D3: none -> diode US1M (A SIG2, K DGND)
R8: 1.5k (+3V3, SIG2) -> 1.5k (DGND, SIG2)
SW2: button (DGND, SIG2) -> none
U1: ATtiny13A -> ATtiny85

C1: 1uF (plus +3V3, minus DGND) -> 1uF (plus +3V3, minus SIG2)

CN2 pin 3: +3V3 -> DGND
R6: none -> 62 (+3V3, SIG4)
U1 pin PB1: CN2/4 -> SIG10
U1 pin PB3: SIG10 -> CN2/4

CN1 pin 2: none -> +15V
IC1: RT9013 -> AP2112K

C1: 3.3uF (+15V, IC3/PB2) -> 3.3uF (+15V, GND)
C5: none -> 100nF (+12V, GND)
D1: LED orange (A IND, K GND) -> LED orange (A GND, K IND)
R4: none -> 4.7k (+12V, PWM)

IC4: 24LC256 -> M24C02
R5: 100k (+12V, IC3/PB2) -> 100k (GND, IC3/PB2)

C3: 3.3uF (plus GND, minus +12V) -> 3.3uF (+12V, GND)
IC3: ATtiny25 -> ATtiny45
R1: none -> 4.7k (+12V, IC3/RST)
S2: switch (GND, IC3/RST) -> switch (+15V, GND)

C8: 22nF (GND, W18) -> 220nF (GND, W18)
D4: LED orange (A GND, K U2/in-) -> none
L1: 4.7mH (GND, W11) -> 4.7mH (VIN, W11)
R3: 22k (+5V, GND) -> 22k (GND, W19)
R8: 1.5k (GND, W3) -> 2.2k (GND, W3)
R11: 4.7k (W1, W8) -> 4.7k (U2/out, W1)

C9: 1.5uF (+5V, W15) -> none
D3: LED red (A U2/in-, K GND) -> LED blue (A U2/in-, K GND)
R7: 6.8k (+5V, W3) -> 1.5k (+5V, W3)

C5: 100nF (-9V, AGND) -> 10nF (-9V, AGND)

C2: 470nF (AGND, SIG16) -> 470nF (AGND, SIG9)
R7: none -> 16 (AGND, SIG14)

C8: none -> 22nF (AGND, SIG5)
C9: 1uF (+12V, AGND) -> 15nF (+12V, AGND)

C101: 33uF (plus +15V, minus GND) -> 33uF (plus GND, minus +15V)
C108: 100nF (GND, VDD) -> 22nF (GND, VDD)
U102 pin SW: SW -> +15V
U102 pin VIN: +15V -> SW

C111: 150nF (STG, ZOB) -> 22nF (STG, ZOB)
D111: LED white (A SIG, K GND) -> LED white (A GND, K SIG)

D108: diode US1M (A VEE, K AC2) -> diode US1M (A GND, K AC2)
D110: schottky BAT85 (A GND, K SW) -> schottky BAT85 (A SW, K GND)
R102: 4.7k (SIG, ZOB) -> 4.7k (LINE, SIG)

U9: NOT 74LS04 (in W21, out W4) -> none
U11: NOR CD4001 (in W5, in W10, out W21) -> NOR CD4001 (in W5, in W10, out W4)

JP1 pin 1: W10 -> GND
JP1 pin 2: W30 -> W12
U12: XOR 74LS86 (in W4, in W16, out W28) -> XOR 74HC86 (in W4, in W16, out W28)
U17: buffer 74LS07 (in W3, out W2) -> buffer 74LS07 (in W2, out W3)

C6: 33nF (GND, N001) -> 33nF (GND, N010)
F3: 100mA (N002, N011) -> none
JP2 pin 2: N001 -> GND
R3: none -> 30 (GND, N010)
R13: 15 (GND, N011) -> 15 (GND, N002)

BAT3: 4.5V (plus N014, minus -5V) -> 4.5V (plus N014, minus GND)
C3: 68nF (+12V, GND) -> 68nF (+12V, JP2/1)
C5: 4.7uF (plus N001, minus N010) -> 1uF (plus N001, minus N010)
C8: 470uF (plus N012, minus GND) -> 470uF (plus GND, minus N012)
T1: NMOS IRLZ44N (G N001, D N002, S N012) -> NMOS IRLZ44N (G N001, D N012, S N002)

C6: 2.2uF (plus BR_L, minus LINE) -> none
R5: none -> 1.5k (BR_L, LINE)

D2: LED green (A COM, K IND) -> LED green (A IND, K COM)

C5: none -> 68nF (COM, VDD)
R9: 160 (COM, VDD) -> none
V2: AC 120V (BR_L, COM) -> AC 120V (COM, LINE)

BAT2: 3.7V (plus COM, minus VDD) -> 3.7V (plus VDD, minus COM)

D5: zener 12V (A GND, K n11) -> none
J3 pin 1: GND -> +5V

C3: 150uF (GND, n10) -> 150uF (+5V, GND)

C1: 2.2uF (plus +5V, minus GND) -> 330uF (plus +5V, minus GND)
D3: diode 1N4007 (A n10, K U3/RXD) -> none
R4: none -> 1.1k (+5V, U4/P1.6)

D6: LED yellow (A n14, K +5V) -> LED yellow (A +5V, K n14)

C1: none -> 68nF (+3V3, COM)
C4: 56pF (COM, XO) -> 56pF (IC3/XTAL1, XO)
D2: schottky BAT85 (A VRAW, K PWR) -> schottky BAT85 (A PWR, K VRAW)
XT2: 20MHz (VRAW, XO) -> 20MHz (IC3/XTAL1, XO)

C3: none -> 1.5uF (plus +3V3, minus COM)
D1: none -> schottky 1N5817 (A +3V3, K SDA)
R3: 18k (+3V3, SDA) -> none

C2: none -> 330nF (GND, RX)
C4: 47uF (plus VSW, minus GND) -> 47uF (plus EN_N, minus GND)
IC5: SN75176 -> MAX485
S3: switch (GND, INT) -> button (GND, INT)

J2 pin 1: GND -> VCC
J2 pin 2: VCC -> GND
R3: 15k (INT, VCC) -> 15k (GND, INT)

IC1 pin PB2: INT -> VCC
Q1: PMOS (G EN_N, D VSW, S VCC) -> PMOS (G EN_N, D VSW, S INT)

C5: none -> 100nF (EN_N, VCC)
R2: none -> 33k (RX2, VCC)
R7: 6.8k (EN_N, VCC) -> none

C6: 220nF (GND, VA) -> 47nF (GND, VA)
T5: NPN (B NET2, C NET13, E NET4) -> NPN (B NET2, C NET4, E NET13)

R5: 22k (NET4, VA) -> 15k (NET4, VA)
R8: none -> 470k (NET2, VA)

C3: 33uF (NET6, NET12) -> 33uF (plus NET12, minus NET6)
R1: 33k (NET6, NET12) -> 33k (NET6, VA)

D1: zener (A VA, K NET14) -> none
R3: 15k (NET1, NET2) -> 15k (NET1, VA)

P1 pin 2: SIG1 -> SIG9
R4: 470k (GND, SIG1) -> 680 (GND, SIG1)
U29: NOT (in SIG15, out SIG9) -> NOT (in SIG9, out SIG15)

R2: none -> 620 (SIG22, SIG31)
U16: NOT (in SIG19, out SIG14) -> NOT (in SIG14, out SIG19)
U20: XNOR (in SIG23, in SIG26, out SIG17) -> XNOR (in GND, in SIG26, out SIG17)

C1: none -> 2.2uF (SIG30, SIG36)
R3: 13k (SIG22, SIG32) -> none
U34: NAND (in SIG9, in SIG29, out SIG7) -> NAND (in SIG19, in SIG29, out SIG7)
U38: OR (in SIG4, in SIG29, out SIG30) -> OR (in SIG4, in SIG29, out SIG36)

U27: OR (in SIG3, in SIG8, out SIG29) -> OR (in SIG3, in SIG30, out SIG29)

======

### Problem
Wherever the line holding "C1: none -> 68nF (+3V3, COM)" falls in the entries above, copy exactly from it through the line holding "J2 pin 2: VCC -> GND", inclusive, and add nothing.

### Answer for this exercise
C1: none -> 68nF (+3V3, COM)
C4: 56pF (COM, XO) -> 56pF (IC3/XTAL1, XO)
D2: schottky BAT85 (A VRAW, K PWR) -> schottky BAT85 (A PWR, K VRAW)
XT2: 20MHz (VRAW, XO) -> 20MHz (IC3/XTAL1, XO)

C3: none -> 1.5uF (plus +3V3, minus COM)
D1: none -> schottky 1N5817 (A +3V3, K SDA)
R3: 18k (+3V3, SDA) -> none

C2: none -> 330nF (GND, RX)
C4: 47uF (plus VSW, minus GND) -> 47uF (plus EN_N, minus GND)
IC5: SN75176 -> MAX485
S3: switch (GND, INT) -> button (GND, INT)

J2 pin 1: GND -> VCC
J2 pin 2: VCC -> GND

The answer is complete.